*TO-DO ITEM:*
Across the listing below, count every line where the string "none" appears, then give only the count.

"""

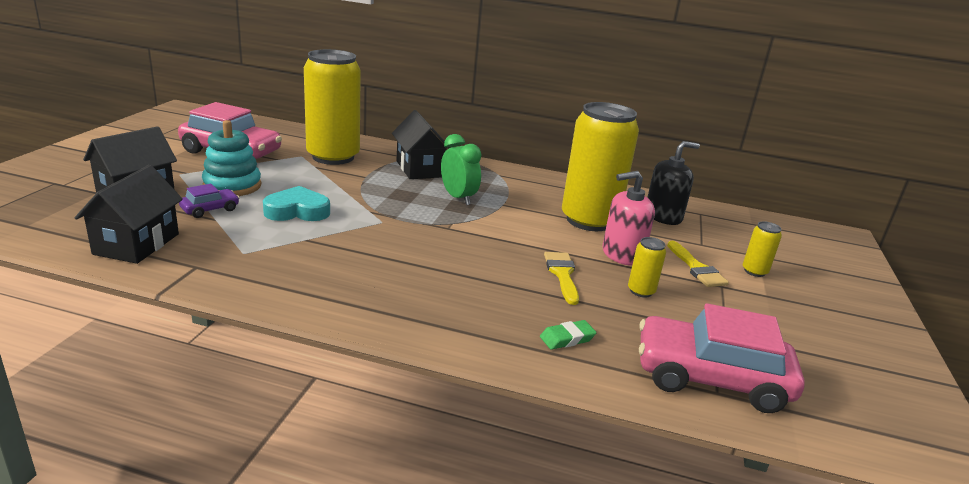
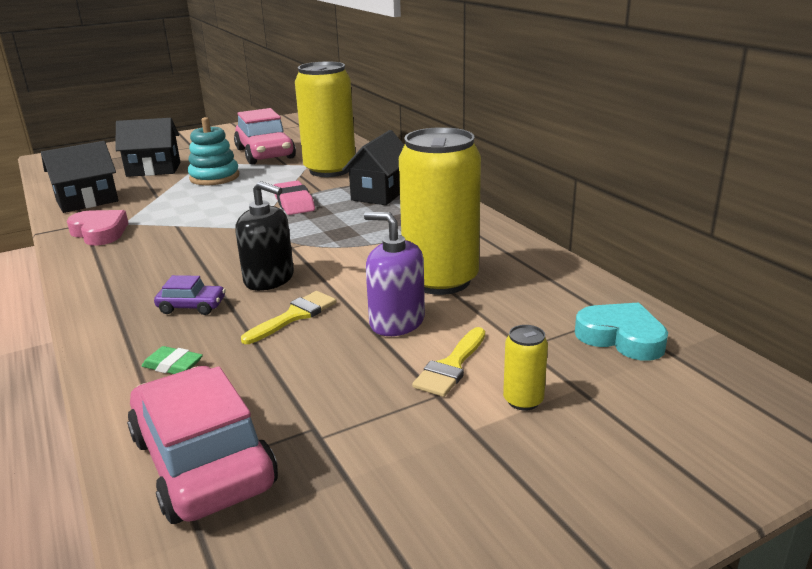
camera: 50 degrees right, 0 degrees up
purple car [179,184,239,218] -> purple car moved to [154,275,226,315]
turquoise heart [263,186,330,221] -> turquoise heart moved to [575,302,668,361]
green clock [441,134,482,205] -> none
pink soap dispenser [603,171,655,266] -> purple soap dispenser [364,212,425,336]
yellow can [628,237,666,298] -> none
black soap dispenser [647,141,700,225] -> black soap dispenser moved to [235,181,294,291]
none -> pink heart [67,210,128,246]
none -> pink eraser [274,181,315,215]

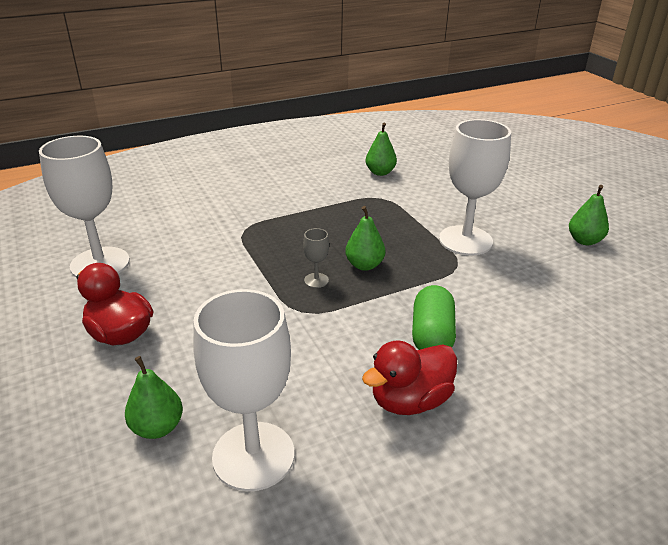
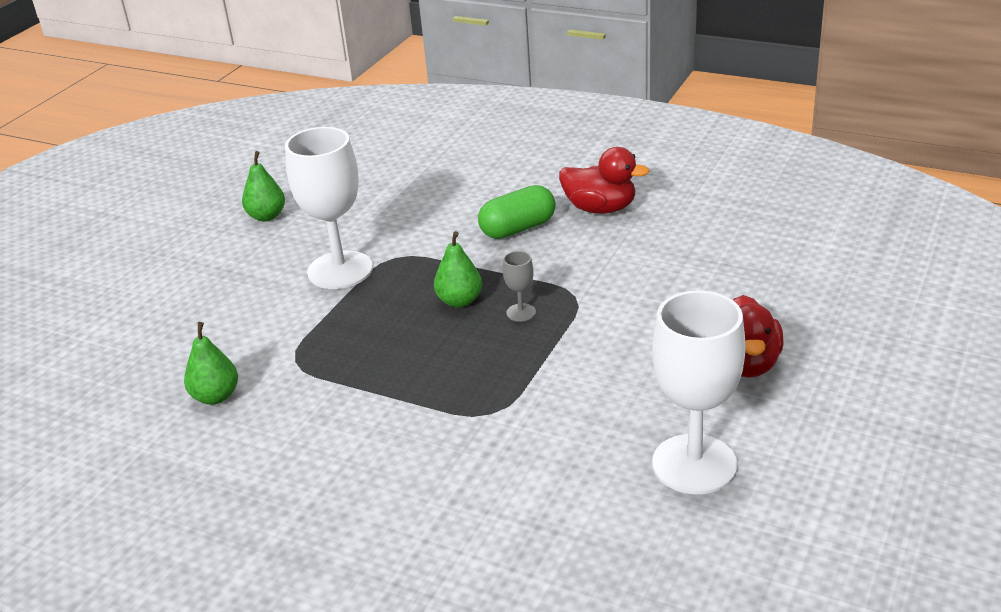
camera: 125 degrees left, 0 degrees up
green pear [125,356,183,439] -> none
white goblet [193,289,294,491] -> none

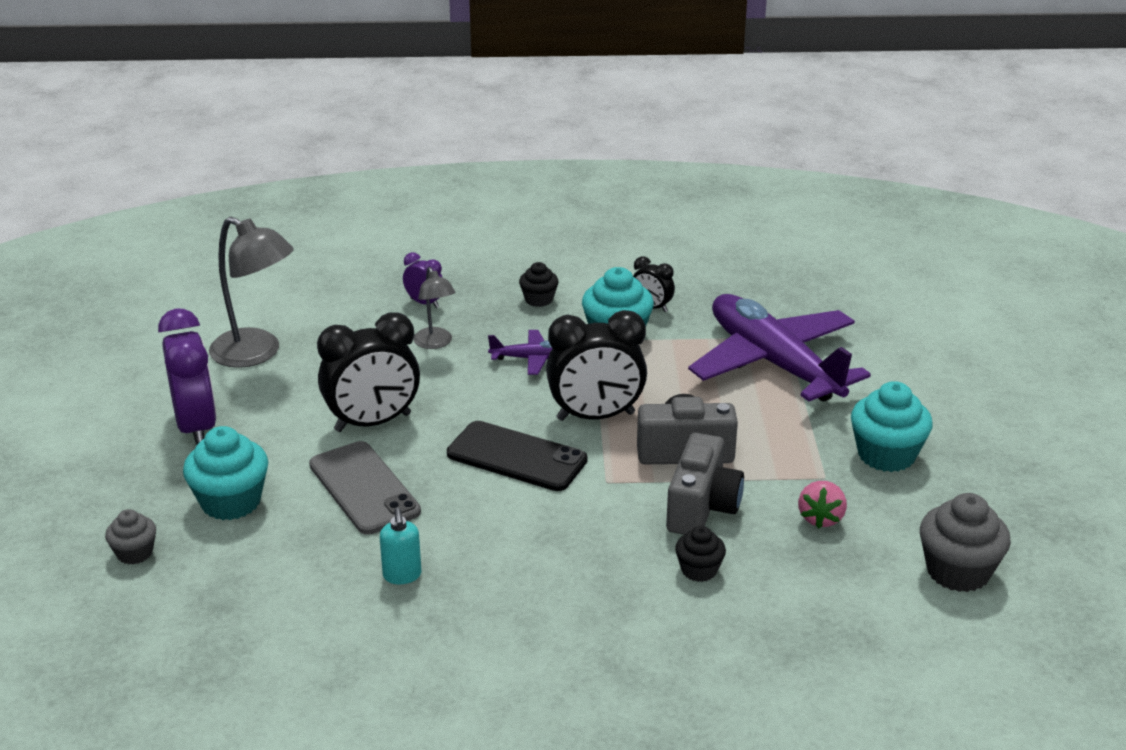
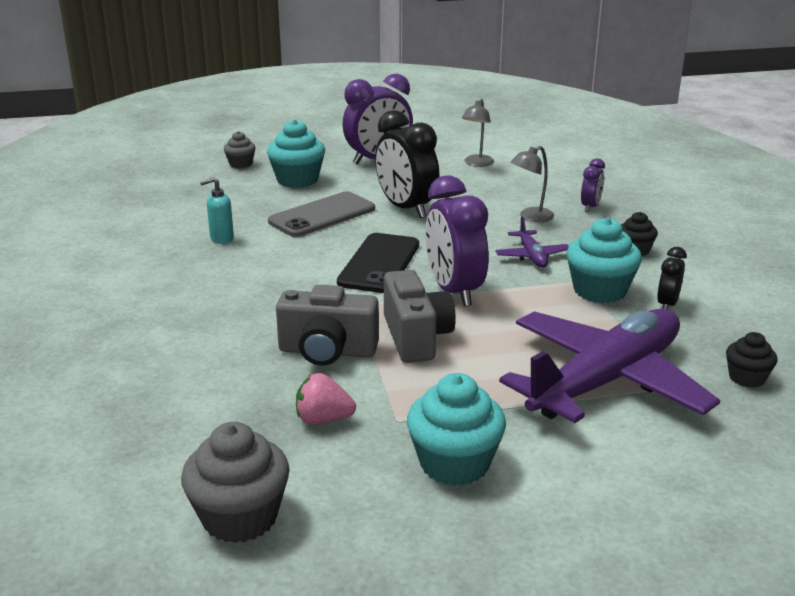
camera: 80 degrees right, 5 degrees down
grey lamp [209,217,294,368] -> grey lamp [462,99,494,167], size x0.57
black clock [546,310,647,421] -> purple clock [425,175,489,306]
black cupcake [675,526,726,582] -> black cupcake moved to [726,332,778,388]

"""

*YOUR RESPONSE:*
6